**Exercise directions:**
Set down a word-for-word copy of the data below, limited to the lines from the first through the line with "R1: 33k (CHG, U3/STAT) -> 560 (CHG, U3/STAT)".

**Data shown:**
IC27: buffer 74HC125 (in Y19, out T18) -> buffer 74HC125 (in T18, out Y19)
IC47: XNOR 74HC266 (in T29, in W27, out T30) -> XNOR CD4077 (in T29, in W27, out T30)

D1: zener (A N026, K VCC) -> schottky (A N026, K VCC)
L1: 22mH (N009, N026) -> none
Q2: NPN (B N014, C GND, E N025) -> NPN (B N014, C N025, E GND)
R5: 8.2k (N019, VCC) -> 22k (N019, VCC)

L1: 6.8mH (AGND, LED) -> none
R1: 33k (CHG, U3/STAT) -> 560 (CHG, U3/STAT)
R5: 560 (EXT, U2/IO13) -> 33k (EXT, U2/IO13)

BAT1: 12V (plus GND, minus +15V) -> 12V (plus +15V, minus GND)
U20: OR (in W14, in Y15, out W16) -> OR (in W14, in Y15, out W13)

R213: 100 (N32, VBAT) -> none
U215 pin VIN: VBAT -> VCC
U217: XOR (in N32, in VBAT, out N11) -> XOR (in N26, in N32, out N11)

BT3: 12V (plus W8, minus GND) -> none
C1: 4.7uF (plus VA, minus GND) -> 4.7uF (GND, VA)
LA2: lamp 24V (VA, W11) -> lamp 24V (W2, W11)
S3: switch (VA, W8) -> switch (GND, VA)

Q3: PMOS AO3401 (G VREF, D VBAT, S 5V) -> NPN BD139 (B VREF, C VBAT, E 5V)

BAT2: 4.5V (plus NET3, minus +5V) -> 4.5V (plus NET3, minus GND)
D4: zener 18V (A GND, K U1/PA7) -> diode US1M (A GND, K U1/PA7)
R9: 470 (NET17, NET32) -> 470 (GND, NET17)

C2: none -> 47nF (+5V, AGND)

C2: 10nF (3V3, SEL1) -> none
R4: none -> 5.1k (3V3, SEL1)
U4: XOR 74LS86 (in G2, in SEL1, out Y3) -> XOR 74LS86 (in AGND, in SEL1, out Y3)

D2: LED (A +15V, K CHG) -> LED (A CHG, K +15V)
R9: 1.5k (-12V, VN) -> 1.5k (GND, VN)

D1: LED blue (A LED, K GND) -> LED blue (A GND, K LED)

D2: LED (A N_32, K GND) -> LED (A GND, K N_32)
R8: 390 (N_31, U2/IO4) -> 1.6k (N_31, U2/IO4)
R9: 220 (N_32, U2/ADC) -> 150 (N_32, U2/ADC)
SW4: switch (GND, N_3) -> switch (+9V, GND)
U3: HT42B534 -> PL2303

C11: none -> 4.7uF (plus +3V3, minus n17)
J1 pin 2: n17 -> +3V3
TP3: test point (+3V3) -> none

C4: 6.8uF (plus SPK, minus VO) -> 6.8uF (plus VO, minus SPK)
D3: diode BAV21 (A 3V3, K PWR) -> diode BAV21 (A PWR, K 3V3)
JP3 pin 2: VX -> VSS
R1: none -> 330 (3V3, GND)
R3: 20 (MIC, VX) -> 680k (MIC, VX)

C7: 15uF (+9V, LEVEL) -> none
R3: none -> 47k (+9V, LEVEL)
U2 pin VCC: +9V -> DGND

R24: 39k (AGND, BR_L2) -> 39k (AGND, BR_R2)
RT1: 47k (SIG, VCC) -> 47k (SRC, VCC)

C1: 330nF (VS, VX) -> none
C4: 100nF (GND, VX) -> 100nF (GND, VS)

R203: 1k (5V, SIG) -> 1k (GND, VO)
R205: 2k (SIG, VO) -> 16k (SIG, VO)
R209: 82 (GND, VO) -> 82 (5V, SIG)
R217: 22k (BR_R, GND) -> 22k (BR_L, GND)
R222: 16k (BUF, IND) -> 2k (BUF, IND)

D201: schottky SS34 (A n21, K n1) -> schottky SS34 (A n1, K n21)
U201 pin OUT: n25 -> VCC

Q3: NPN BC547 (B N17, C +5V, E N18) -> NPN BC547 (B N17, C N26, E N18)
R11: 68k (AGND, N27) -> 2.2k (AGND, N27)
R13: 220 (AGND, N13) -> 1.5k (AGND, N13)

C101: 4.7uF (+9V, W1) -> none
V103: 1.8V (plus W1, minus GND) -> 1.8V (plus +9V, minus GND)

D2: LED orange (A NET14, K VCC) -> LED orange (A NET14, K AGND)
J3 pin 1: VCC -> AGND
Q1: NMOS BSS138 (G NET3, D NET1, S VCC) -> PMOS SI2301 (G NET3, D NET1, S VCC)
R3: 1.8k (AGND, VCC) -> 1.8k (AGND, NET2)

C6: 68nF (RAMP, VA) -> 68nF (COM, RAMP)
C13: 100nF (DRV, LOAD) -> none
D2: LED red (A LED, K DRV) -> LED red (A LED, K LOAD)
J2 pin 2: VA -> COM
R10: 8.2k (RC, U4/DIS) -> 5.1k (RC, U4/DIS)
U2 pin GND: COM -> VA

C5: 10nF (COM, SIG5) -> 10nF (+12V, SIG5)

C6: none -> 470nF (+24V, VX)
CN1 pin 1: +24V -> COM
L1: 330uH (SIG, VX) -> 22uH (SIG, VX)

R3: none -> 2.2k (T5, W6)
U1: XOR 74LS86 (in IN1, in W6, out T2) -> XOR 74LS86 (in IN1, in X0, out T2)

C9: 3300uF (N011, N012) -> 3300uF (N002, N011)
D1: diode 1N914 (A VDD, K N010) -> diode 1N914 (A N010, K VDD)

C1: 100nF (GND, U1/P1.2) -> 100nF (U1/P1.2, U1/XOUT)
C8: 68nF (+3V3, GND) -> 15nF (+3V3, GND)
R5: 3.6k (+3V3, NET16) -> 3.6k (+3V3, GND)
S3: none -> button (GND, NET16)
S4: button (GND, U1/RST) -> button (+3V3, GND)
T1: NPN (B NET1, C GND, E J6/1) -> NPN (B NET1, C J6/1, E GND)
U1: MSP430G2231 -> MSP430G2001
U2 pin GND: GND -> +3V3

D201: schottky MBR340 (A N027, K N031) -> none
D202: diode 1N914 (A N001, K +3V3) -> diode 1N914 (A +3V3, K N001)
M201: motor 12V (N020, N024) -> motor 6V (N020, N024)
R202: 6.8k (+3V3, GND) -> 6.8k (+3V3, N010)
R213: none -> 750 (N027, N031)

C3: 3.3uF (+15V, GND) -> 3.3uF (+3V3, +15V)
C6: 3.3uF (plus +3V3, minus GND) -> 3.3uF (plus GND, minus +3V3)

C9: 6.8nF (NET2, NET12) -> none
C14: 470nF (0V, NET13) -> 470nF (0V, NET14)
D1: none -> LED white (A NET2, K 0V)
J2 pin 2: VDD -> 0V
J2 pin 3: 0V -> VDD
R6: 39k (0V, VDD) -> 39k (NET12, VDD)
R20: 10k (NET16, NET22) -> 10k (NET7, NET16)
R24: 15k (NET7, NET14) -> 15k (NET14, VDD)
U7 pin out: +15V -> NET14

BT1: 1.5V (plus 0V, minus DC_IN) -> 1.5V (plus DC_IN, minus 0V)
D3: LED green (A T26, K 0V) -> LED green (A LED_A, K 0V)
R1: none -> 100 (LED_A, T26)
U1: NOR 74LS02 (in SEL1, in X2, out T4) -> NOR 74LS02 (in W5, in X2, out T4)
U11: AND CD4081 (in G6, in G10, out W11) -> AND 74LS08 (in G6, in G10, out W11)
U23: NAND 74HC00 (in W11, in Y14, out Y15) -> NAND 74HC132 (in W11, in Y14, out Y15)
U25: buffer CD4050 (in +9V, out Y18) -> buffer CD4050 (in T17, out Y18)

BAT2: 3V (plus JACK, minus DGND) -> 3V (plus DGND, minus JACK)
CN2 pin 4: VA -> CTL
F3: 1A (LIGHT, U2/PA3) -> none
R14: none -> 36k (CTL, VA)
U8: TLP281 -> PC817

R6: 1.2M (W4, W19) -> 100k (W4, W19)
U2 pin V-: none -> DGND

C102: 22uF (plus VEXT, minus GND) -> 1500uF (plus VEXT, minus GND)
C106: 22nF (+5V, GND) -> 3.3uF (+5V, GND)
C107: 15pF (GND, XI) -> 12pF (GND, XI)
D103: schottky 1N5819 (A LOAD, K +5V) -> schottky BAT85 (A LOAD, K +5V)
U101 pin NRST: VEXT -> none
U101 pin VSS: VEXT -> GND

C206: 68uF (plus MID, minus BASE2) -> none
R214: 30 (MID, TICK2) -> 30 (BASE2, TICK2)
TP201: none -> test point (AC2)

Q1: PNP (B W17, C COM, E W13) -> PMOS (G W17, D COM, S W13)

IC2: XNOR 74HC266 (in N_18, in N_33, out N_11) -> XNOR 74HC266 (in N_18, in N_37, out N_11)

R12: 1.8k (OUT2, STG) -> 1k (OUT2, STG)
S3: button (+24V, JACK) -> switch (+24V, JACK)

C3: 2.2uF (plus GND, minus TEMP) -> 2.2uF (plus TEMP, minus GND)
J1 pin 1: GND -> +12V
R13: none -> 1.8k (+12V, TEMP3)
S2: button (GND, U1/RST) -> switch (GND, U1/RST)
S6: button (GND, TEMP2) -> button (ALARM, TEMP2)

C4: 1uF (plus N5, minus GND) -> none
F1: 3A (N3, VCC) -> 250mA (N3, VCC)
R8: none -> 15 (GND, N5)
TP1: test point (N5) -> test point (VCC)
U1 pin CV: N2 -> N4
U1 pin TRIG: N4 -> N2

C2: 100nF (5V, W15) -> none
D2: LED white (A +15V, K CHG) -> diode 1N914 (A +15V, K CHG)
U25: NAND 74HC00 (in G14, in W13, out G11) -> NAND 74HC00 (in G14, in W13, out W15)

**Worked solution:**
IC27: buffer 74HC125 (in Y19, out T18) -> buffer 74HC125 (in T18, out Y19)
IC47: XNOR 74HC266 (in T29, in W27, out T30) -> XNOR CD4077 (in T29, in W27, out T30)

D1: zener (A N026, K VCC) -> schottky (A N026, K VCC)
L1: 22mH (N009, N026) -> none
Q2: NPN (B N014, C GND, E N025) -> NPN (B N014, C N025, E GND)
R5: 8.2k (N019, VCC) -> 22k (N019, VCC)

L1: 6.8mH (AGND, LED) -> none
R1: 33k (CHG, U3/STAT) -> 560 (CHG, U3/STAT)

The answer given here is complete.